### About this exercise
The lines from the one containing "C4: 100nF (+5V, GND) -> 33nF (+5V, GND)" through the final line of the data below must be written out exactly, both included, and nothing more.

********

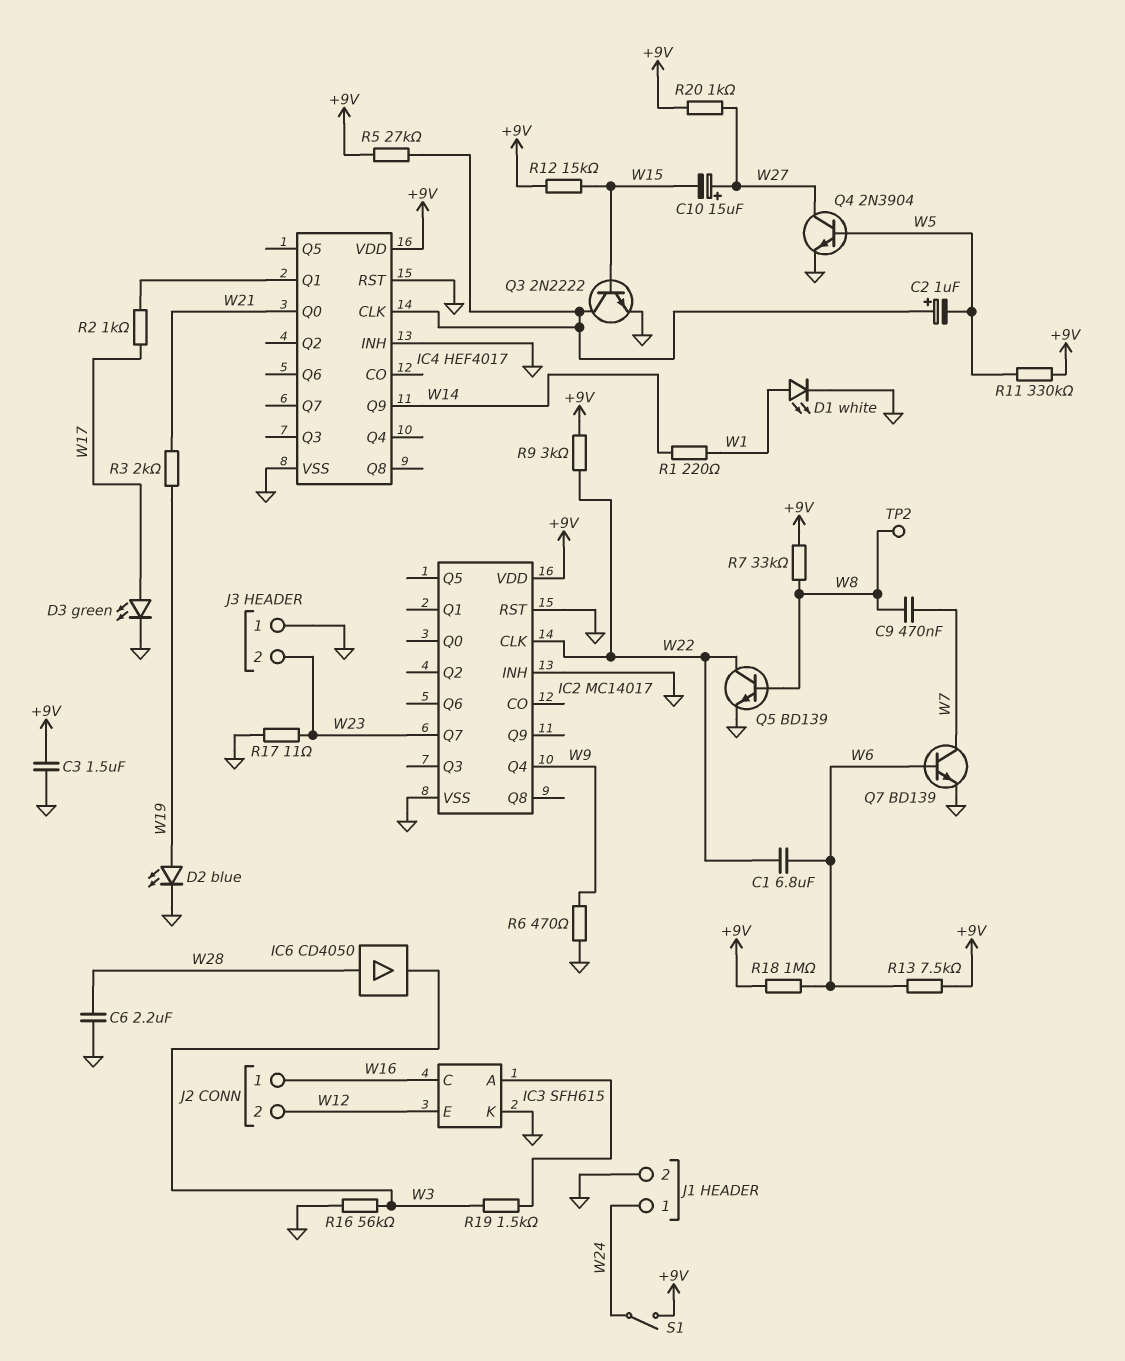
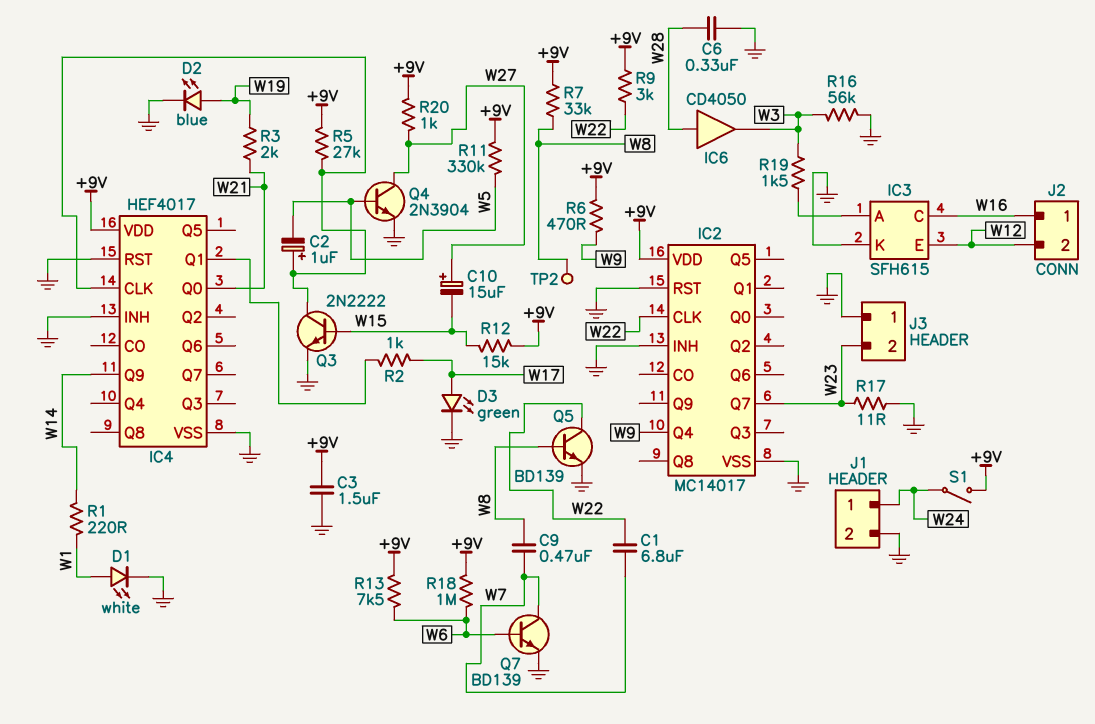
C1: 6.8uF (W6, W22) -> 6.8uF (W7, W22)
C6: 2.2uF (GND, W28) -> 330nF (GND, W28)
R6: 470 (GND, W9) -> 470 (+9V, W9)

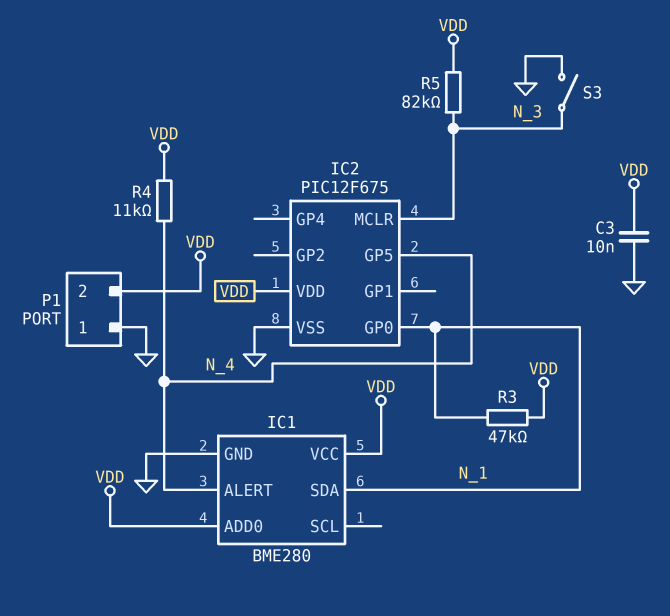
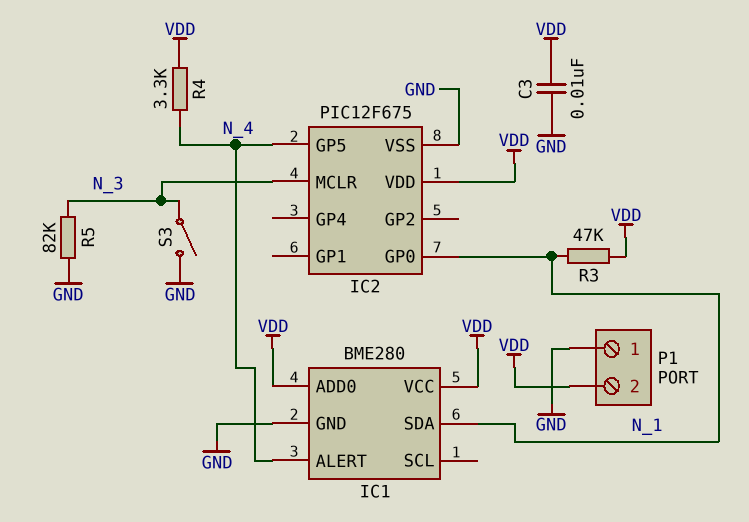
R4: 11k (N_4, VDD) -> 3.3k (N_4, VDD)
R5: 82k (N_3, VDD) -> 82k (GND, N_3)

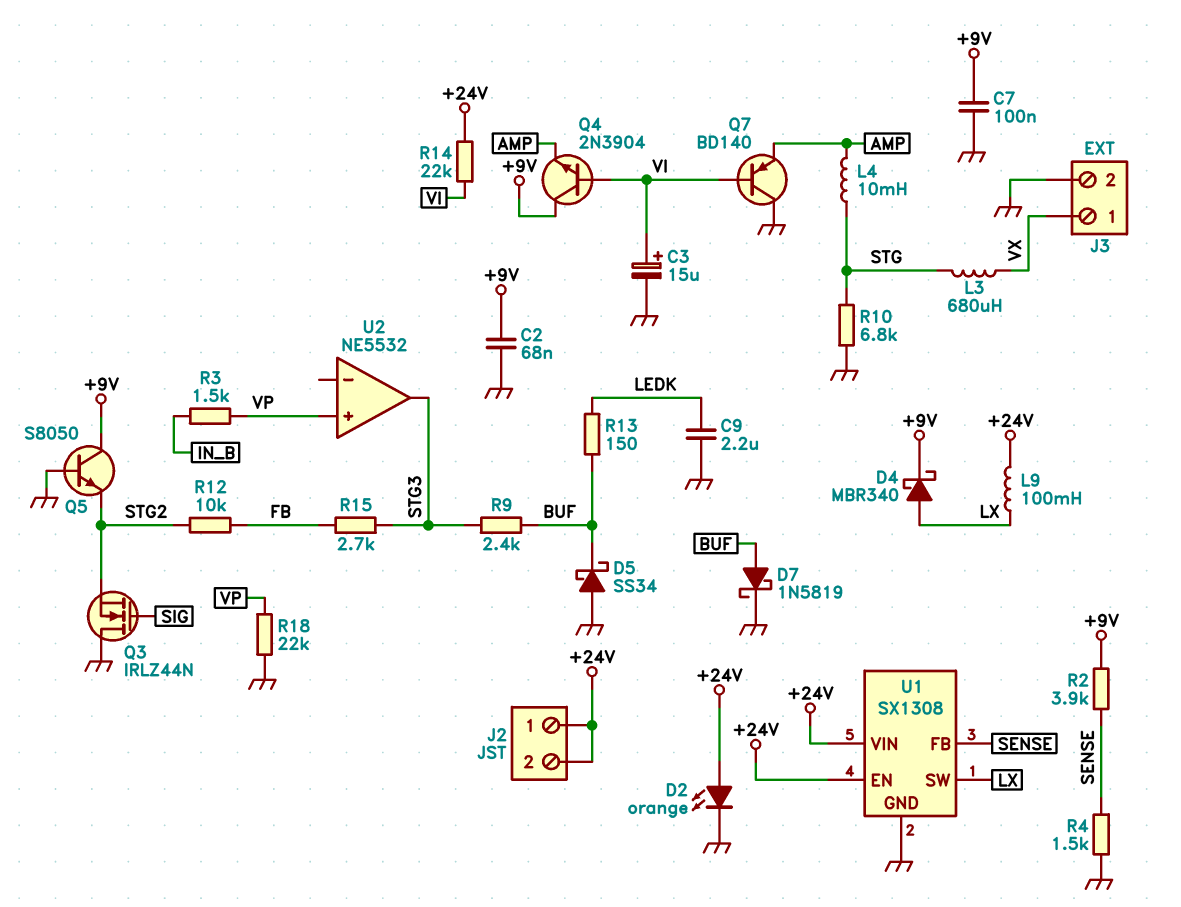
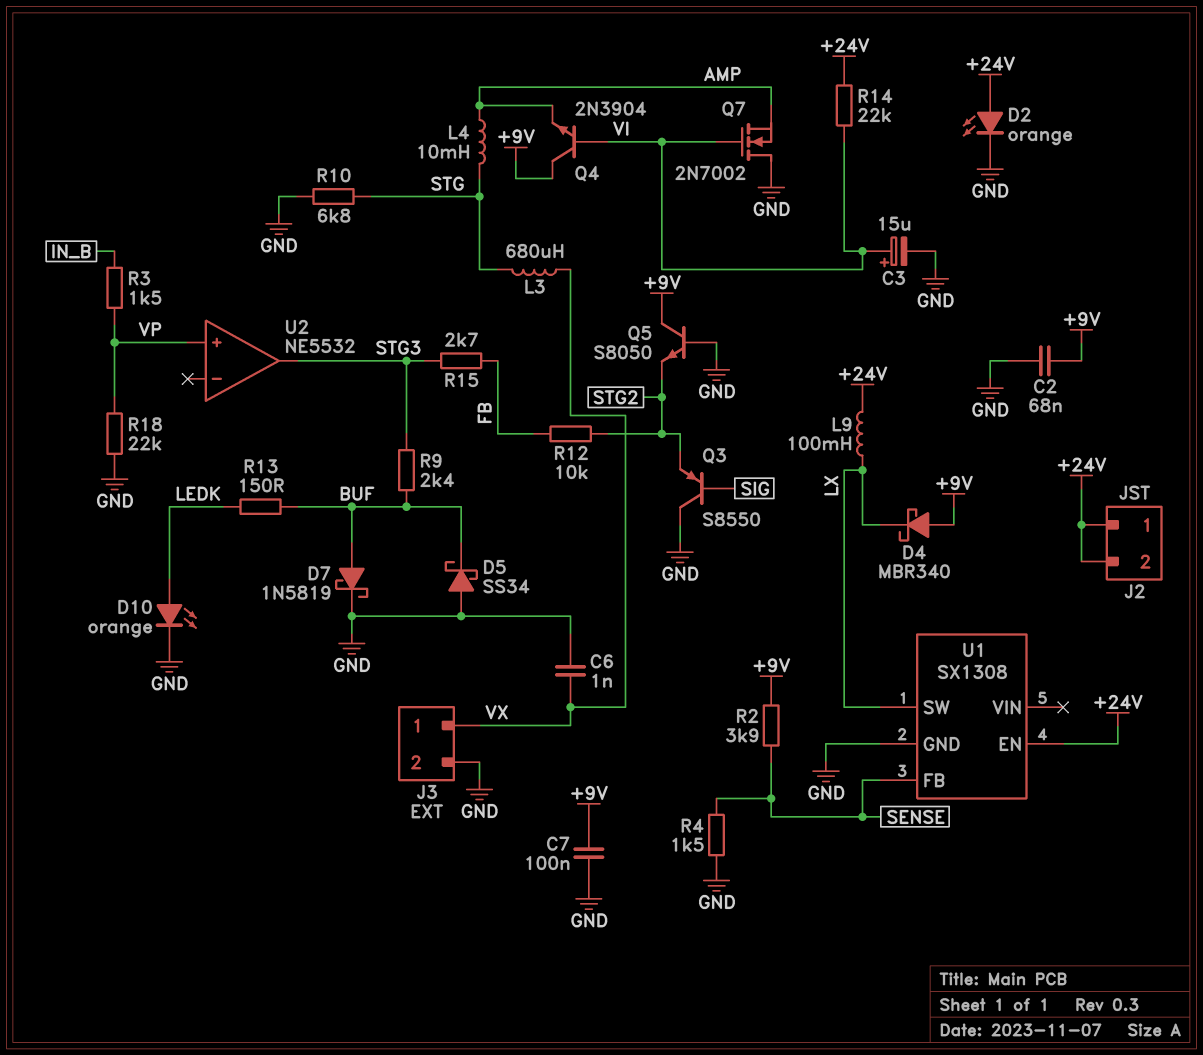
C6: none -> 1nF (GND, VX)
C9: 2.2uF (GND, LEDK) -> none
D4: schottky MBR340 (A LX, K +9V) -> schottky MBR340 (A +9V, K LX)
D10: none -> LED orange (A LEDK, K GND)
Q3: NMOS IRLZ44N (G SIG, D GND, S STG2) -> PNP S8550 (B SIG, C GND, E STG2)
Q7: PNP BD140 (B VI, C GND, E AMP) -> NMOS 2N7002 (G VI, D GND, S AMP)
U1 pin VIN: +24V -> none

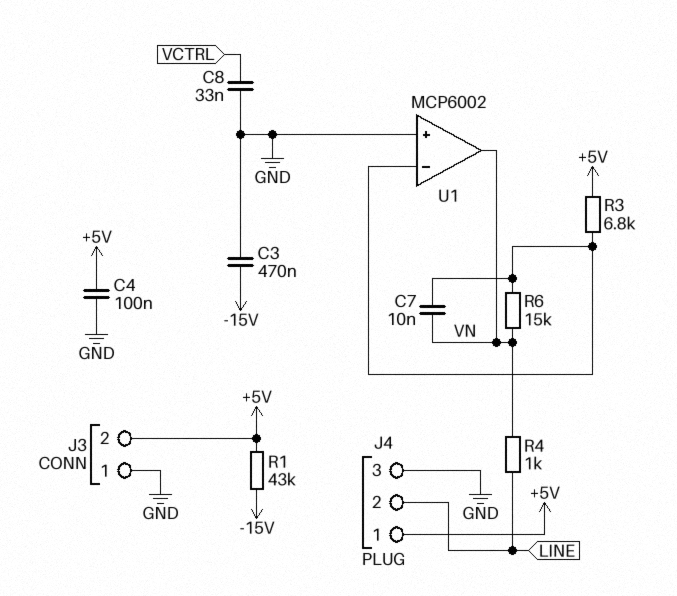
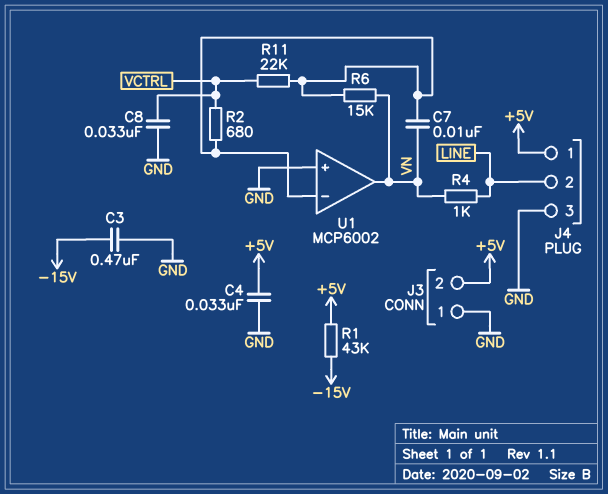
C4: 100nF (+5V, GND) -> 33nF (+5V, GND)
R2: none -> 680 (U1/in-, VCTRL)
R3: 6.8k (+5V, U1/in-) -> none
R11: none -> 22k (U1/in-, VCTRL)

********

### Answer space
C4: 100nF (+5V, GND) -> 33nF (+5V, GND)
R2: none -> 680 (U1/in-, VCTRL)
R3: 6.8k (+5V, U1/in-) -> none
R11: none -> 22k (U1/in-, VCTRL)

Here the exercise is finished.